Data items

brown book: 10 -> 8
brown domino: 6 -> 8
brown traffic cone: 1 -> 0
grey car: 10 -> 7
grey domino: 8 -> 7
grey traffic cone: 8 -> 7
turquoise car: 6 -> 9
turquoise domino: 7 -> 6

## Instructions to follow:
Set down each record again, exactly as written.

## Solved problem:
brown book: 10 -> 8
brown domino: 6 -> 8
brown traffic cone: 1 -> 0
grey car: 10 -> 7
grey domino: 8 -> 7
grey traffic cone: 8 -> 7
turquoise car: 6 -> 9
turquoise domino: 7 -> 6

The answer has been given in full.